# Source data
----

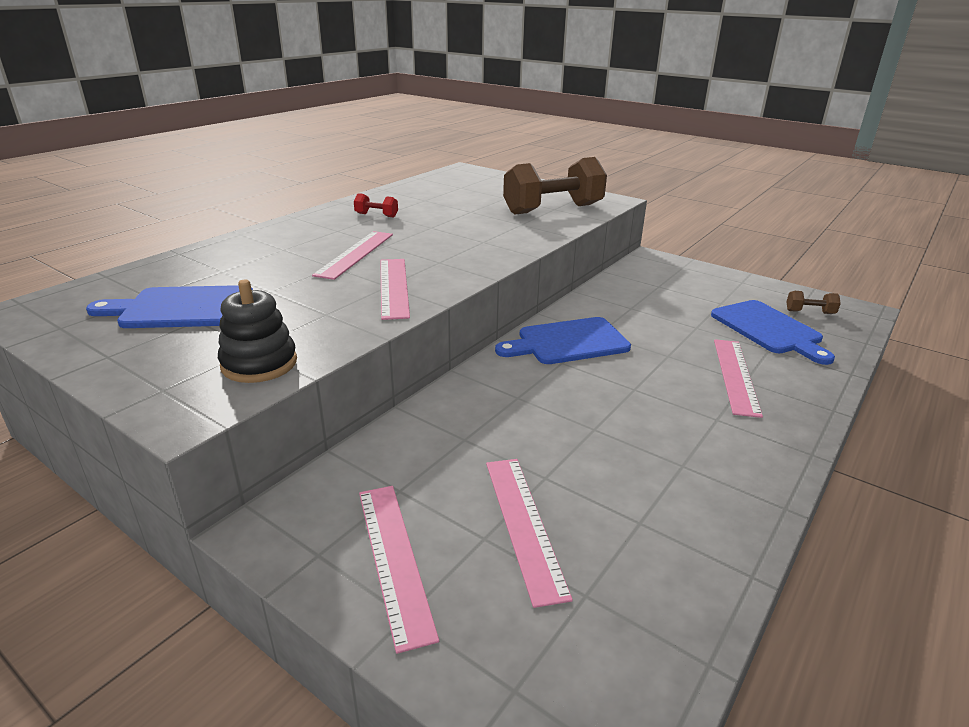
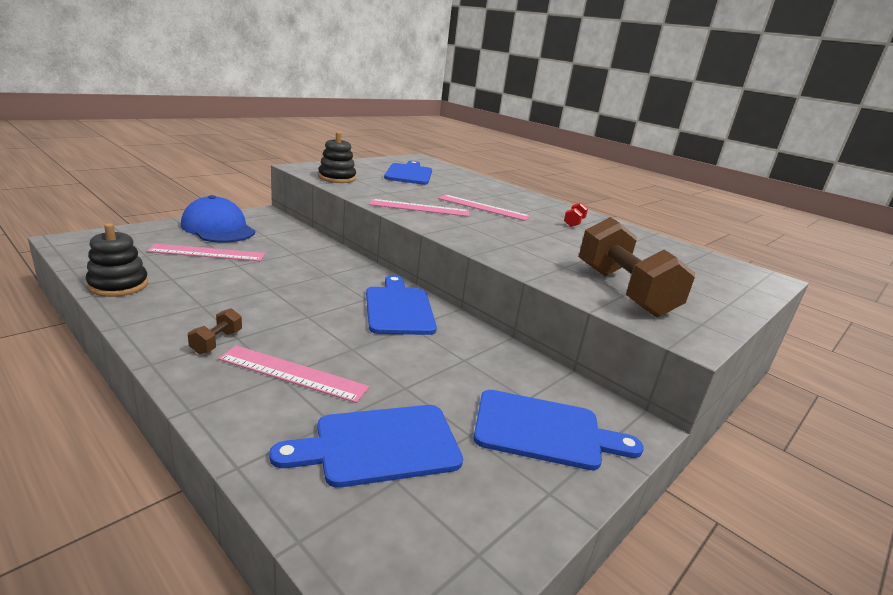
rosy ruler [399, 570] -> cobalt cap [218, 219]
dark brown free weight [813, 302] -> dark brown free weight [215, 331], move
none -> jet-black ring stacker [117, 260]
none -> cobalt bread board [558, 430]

----

Look for the line with "dark brown free weight [813, 302]" in the listing above. Print it and each later line exactly, ending with the last line.

dark brown free weight [813, 302] -> dark brown free weight [215, 331], move
none -> jet-black ring stacker [117, 260]
none -> cobalt bread board [558, 430]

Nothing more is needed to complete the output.